#### EXERCISE DIRECTIONS:
Below are lines of records; copy exactly those from the one containing "brown semicircle: (44, 133)" through the one containing "purple semicircle: (97, 157)", leaving the pictures behind.

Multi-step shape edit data
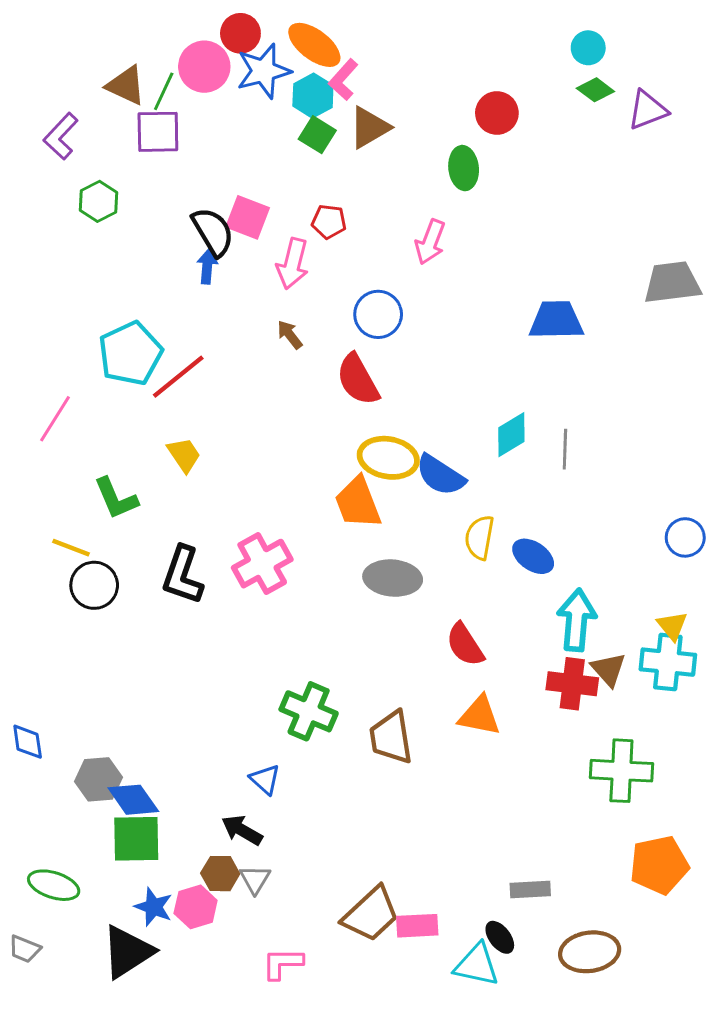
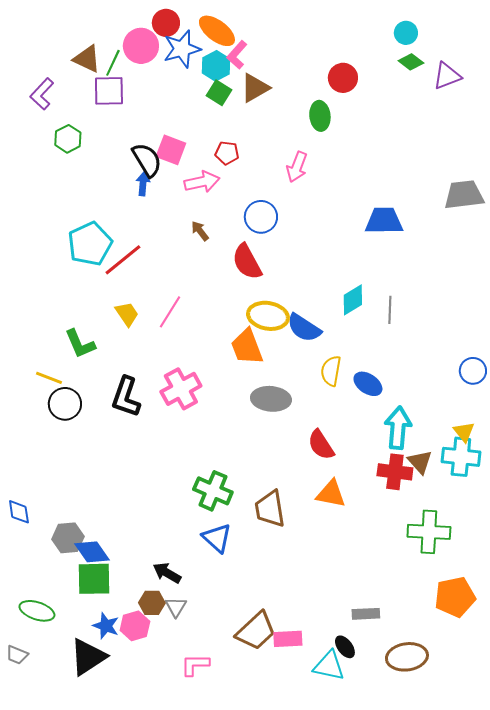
pink arrow: (293, 264) -> (202, 182), turned -116
pink line: (55, 419) -> (170, 312), moved
blue triangle: (265, 779) -> (217, 538), moved, size x1.4

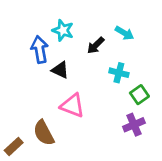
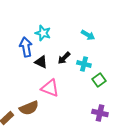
black arrow: (96, 45) -> (64, 58), moved
purple cross: (134, 125) -> (100, 113), moved, turned 35
brown semicircle: (44, 133) -> (29, 108), turned -84

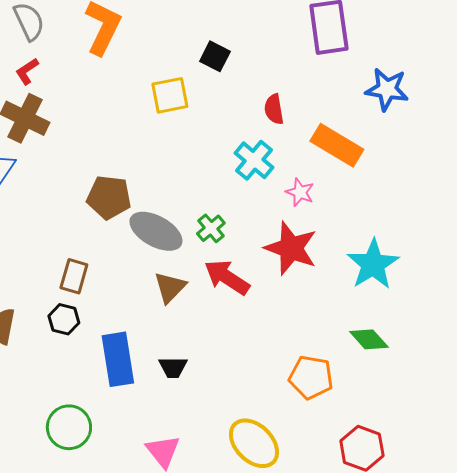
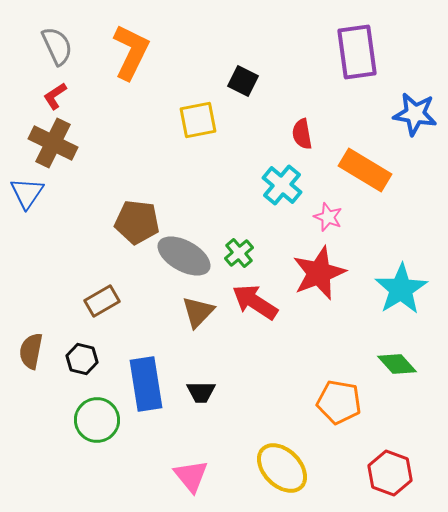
red star: (291, 248) -> (319, 273), turned 30
brown rectangle: (74, 276) -> (102, 301), turned 44
black hexagon: (64, 319) -> (82, 359), moved
green circle: (69, 427) -> (97, 420), moved

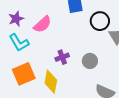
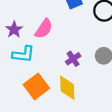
cyan L-shape: (19, 43) -> (23, 54), turned -40

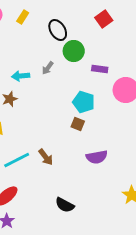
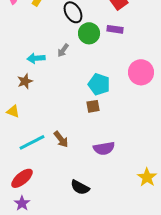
purple rectangle: (100, 69) -> (115, 29), moved
brown square: (78, 124) -> (93, 106), turned -32
purple semicircle: (97, 157) -> (104, 148), moved

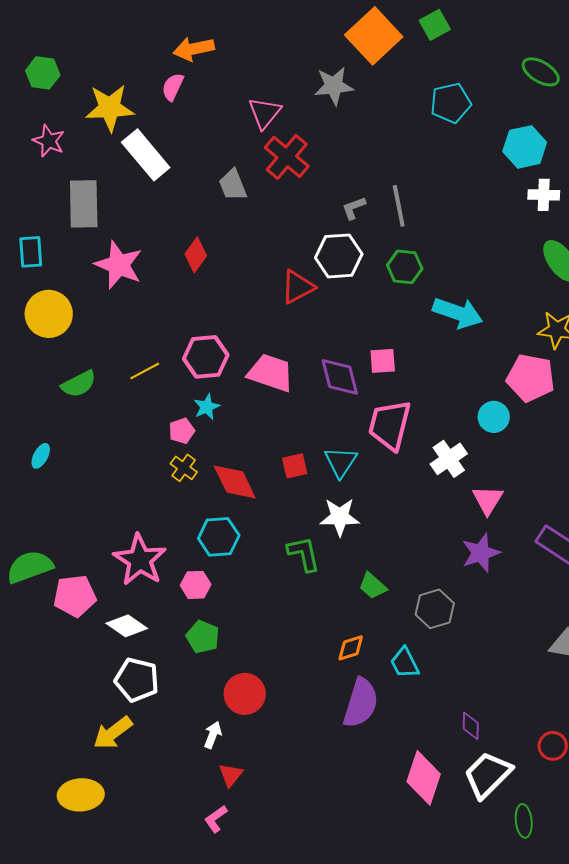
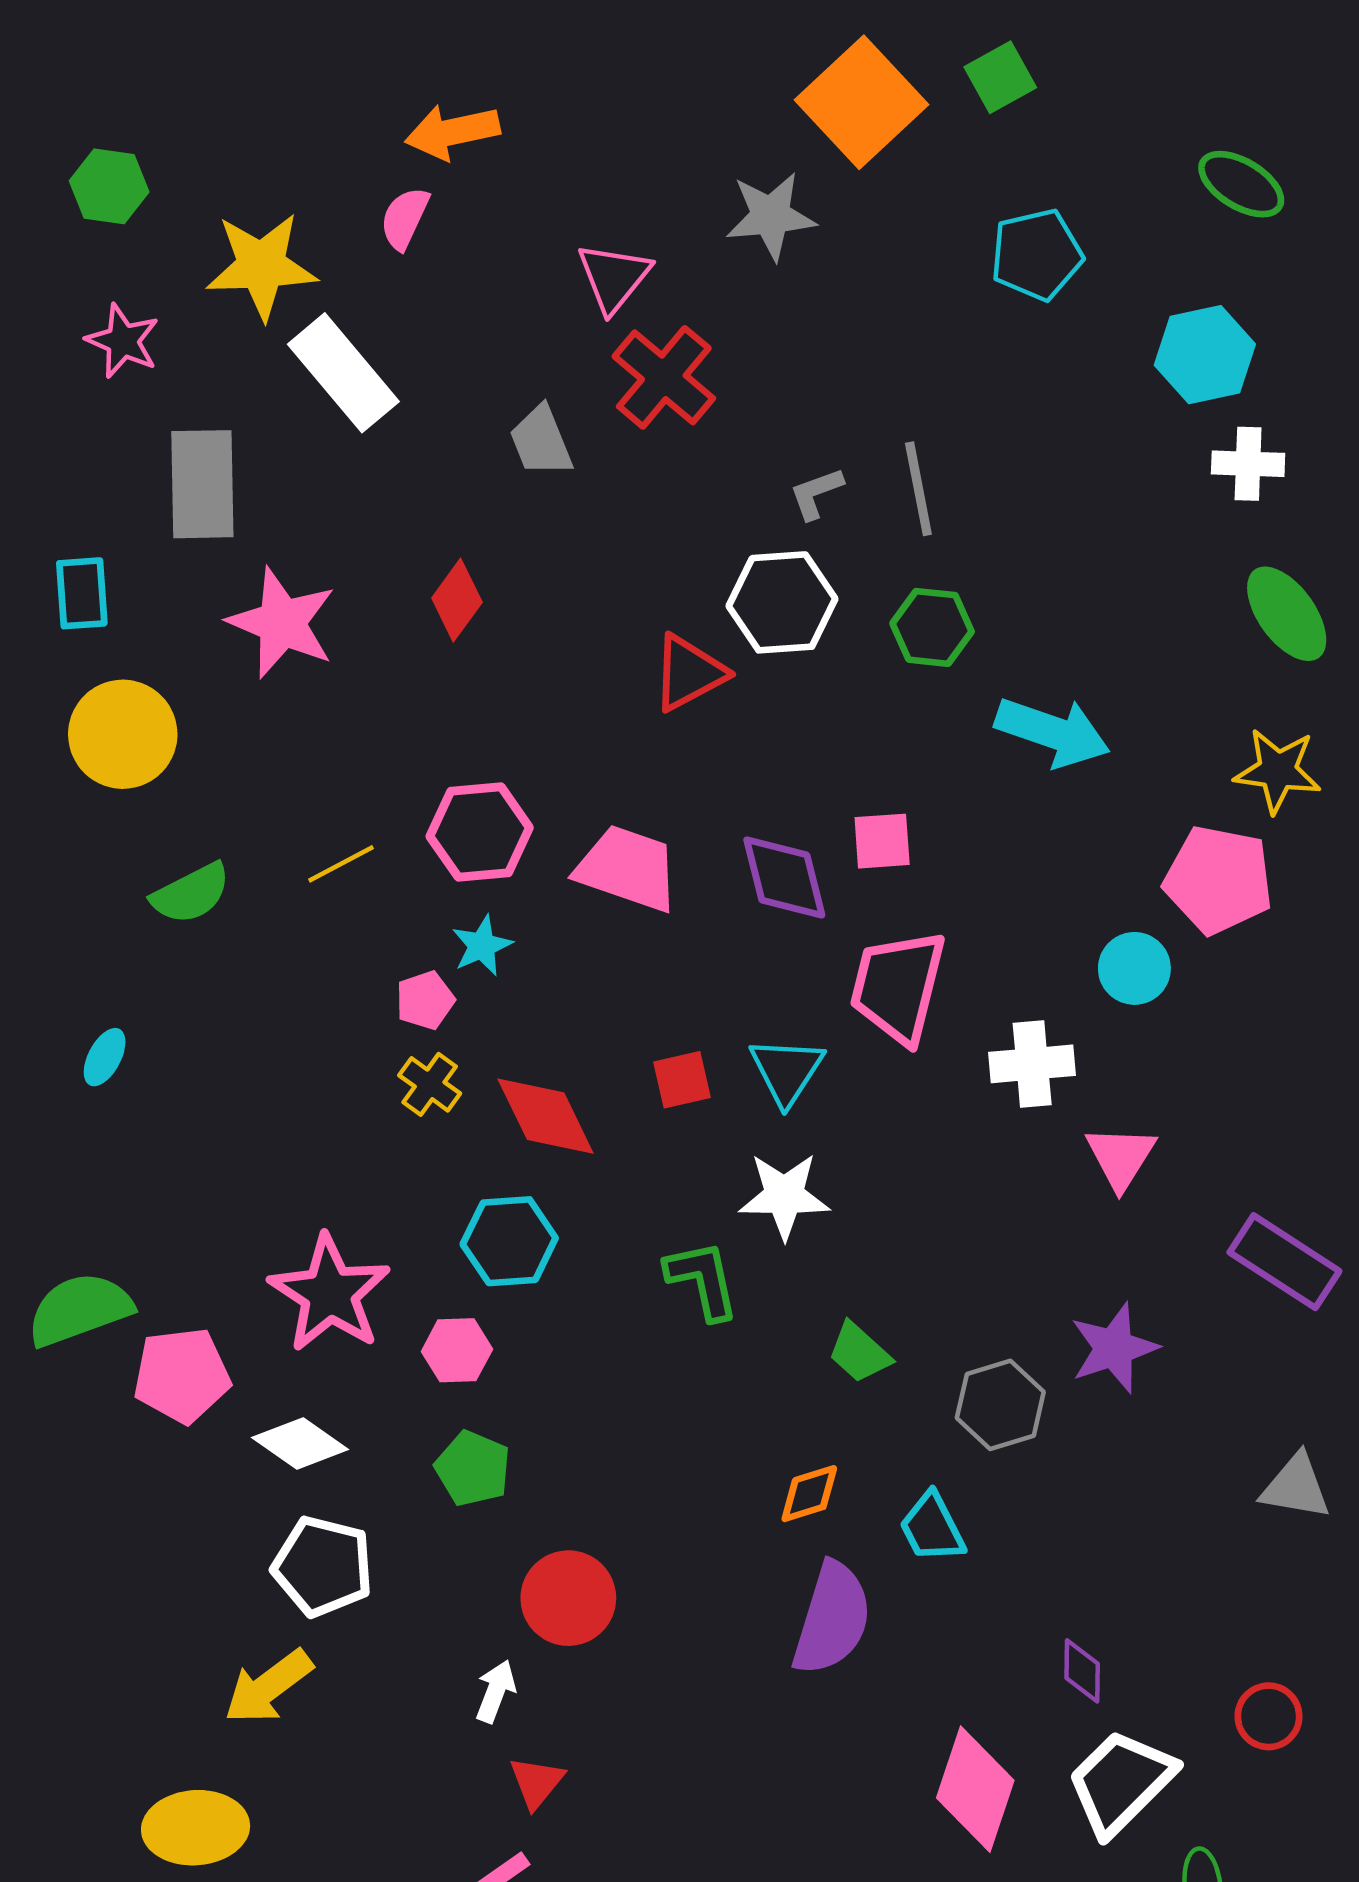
white cross: (449, 459) -> (1032, 1064), turned 30
purple star: (481, 553) -> (1114, 1348), moved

#### WRITTEN ANSWER:
brown semicircle: (44, 133) -> (29, 108), turned -84

red star: (291, 248) -> (319, 273), turned 30
brown rectangle: (74, 276) -> (102, 301), turned 44
black hexagon: (64, 319) -> (82, 359), moved
green circle: (69, 427) -> (97, 420), moved

cyan L-shape: (19, 43) -> (23, 54), turned -40

purple rectangle: (100, 69) -> (115, 29), moved
brown square: (78, 124) -> (93, 106), turned -32
purple semicircle: (97, 157) -> (104, 148), moved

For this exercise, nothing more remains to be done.